> **Material to process**:
▼
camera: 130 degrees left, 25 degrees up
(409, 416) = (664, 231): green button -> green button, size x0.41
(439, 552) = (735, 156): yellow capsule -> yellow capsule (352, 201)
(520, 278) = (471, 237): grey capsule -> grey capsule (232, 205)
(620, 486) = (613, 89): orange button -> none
▲
▼
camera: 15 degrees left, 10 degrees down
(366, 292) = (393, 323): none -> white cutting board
▲
> **Exercise details**:
Could you set down, exactly as written, the lines above between the one holding "(409, 416) = (664, 231): green" and the one holding "(620, 486) = (613, 89): orange button -> none", inclusive, and nothing more?

> **Result of the exercise**:
(409, 416) = (664, 231): green button -> green button, size x0.41
(439, 552) = (735, 156): yellow capsule -> yellow capsule (352, 201)
(520, 278) = (471, 237): grey capsule -> grey capsule (232, 205)
(620, 486) = (613, 89): orange button -> none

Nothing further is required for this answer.